# [Task requirements]
Take every line from the records below that includes the word "lamp".

[Coordinate-based change listings]
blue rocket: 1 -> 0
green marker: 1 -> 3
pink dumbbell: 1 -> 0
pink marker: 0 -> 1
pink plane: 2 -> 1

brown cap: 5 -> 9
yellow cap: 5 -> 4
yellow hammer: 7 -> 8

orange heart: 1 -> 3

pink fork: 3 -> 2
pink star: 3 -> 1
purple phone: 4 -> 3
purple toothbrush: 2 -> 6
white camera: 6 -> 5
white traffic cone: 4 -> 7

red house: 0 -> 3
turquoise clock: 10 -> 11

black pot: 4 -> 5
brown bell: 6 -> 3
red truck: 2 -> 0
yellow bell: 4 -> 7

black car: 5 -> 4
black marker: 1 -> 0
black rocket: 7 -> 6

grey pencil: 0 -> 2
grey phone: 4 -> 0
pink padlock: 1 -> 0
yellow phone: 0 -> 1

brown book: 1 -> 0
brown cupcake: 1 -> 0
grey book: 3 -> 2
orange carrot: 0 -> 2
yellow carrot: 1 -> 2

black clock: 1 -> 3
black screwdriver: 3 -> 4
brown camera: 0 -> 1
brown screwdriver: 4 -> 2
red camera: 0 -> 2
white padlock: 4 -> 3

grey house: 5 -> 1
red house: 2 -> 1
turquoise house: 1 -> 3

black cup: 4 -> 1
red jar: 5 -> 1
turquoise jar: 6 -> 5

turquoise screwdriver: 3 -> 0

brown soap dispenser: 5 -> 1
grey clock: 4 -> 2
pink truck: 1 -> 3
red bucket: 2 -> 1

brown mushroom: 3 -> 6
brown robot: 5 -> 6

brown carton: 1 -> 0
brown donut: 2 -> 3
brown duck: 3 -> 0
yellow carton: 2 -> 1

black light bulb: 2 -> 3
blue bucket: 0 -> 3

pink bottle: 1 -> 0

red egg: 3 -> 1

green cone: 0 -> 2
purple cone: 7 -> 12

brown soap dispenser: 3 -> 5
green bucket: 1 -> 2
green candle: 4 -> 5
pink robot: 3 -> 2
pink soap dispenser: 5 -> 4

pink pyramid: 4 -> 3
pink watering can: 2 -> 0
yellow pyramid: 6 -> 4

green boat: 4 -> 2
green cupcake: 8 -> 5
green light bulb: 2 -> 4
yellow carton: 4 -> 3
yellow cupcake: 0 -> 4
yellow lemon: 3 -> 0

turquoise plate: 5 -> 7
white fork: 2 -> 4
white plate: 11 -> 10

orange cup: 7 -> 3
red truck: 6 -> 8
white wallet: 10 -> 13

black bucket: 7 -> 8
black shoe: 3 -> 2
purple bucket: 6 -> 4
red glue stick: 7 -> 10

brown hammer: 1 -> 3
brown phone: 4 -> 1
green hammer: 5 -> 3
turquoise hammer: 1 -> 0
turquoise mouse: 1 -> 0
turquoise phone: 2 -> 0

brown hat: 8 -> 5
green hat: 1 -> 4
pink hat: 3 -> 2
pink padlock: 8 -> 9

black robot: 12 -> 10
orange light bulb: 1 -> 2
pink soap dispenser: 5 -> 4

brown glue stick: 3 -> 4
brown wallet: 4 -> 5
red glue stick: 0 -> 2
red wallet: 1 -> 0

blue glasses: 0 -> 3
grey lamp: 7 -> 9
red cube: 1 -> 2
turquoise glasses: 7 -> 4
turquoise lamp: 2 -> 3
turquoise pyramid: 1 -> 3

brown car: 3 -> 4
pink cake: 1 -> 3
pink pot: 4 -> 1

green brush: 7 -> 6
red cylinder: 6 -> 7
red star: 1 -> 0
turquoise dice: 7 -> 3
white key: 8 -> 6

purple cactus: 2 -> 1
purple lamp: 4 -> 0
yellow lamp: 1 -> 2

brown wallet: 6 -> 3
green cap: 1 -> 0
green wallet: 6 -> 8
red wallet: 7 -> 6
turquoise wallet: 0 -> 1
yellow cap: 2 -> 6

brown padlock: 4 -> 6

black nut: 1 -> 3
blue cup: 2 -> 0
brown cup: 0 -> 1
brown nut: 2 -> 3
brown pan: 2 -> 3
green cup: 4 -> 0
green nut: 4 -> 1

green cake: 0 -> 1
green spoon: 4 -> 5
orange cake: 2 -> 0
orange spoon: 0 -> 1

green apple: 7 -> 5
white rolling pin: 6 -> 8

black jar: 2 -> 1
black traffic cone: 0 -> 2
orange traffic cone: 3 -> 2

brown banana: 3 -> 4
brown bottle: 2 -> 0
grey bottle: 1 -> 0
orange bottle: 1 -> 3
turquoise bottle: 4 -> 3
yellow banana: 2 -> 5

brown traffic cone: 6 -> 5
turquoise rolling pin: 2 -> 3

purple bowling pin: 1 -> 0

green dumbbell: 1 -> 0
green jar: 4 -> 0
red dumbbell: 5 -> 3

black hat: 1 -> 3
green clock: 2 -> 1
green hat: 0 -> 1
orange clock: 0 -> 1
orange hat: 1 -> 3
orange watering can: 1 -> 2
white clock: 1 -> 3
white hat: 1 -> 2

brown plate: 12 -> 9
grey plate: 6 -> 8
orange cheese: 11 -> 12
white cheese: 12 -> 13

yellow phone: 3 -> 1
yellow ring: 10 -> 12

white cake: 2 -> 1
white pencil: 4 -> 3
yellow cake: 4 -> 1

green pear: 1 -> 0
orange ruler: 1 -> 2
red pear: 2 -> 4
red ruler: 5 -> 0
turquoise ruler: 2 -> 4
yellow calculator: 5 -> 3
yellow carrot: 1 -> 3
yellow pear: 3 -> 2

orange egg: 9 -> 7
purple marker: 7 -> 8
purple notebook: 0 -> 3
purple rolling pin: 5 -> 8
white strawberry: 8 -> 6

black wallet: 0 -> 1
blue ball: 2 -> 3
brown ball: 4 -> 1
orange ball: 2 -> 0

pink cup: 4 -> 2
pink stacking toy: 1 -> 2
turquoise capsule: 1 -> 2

# [Solution to the exercise]
grey lamp: 7 -> 9
turquoise lamp: 2 -> 3
purple lamp: 4 -> 0
yellow lamp: 1 -> 2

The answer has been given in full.